TASK REQUIREMENTS -
Pick out each line of the entries below that contains the string "kern".

DATASET RECORDS -

══════

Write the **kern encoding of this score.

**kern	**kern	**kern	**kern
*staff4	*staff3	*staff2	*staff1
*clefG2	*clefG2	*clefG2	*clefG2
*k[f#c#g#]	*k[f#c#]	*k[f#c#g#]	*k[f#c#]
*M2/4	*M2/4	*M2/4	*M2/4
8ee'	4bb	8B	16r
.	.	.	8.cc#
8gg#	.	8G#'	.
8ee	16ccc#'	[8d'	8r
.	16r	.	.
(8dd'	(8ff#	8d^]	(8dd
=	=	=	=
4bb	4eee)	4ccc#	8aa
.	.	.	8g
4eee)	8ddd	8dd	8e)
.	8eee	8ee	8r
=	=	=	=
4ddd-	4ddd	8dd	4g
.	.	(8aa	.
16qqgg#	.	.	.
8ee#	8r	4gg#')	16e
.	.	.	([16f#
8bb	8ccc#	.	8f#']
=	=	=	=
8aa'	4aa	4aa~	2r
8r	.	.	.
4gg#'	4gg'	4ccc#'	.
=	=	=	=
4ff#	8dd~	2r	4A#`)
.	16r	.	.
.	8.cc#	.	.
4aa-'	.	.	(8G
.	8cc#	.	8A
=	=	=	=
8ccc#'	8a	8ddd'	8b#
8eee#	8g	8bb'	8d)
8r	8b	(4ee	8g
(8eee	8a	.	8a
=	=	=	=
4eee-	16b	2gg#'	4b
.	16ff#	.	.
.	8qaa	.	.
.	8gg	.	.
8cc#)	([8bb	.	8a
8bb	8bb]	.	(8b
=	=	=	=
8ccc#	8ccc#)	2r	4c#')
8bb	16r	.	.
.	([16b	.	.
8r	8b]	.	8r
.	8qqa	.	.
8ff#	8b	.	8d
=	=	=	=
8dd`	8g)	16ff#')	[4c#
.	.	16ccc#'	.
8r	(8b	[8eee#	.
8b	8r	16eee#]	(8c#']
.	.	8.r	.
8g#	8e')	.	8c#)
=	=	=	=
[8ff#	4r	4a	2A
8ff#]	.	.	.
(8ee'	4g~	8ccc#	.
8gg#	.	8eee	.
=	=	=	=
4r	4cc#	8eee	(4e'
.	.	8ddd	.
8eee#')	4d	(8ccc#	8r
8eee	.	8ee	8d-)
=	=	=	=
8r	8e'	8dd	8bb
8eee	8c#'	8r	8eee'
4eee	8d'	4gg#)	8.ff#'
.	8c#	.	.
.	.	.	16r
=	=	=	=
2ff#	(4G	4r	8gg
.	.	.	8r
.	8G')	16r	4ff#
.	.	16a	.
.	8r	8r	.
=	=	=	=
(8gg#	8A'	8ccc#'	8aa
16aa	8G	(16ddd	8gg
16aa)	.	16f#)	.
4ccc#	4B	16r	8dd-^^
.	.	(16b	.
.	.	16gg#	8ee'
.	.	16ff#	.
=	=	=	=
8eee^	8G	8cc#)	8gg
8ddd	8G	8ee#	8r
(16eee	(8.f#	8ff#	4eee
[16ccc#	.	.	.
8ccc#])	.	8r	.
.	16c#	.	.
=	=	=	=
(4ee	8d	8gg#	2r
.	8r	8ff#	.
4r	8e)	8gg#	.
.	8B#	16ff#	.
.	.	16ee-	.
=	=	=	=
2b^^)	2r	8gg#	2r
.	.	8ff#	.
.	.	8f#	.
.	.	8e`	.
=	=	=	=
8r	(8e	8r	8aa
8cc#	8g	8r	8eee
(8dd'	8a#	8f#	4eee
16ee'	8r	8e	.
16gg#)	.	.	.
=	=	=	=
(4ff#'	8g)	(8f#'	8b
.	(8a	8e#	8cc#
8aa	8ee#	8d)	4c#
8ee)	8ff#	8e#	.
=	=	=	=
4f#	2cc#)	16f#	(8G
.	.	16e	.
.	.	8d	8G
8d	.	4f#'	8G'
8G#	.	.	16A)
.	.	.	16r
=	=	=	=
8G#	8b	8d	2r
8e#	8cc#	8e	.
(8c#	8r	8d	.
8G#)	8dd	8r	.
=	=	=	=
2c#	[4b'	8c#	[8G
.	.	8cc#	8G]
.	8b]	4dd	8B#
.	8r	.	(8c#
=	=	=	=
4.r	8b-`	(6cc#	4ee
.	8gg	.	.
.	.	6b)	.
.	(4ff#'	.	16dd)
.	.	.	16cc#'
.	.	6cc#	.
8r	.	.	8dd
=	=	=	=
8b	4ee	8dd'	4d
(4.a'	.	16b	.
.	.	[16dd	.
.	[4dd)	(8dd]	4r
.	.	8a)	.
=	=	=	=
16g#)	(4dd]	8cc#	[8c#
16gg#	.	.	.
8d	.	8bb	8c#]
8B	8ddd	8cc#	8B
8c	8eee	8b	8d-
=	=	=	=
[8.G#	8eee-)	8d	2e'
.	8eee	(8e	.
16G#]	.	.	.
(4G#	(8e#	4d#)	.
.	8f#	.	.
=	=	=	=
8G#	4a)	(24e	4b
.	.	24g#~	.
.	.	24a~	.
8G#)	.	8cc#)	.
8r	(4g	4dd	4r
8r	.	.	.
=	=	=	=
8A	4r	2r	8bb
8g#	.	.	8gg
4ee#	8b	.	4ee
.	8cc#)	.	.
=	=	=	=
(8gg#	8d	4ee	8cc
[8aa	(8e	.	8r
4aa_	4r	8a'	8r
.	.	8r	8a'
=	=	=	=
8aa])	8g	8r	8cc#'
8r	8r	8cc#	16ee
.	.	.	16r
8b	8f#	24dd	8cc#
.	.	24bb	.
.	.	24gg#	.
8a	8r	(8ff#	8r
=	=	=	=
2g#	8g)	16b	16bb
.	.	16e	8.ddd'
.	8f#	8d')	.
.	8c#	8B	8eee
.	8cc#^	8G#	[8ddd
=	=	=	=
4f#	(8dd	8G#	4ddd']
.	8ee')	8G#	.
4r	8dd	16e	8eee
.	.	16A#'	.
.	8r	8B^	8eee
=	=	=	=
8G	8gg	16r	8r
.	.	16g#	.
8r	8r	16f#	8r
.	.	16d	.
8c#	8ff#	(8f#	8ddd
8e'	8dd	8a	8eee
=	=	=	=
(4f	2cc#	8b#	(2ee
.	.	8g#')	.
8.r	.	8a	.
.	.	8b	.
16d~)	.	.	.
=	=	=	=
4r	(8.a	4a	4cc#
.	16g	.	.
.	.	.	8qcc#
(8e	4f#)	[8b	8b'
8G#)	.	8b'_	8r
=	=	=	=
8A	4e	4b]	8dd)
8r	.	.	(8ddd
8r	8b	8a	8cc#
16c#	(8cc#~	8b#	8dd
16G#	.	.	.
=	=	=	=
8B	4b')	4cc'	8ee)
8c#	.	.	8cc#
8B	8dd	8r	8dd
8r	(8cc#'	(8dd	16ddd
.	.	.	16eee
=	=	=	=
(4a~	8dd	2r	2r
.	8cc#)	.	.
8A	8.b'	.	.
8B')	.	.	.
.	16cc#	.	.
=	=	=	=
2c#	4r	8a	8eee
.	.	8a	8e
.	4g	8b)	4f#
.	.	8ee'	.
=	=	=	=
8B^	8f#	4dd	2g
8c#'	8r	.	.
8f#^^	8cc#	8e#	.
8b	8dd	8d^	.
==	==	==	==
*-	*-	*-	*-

══════

EXERCISE OUTPUT -
Write the **kern encoding of this score.
**kern	**kern	**kern	**kern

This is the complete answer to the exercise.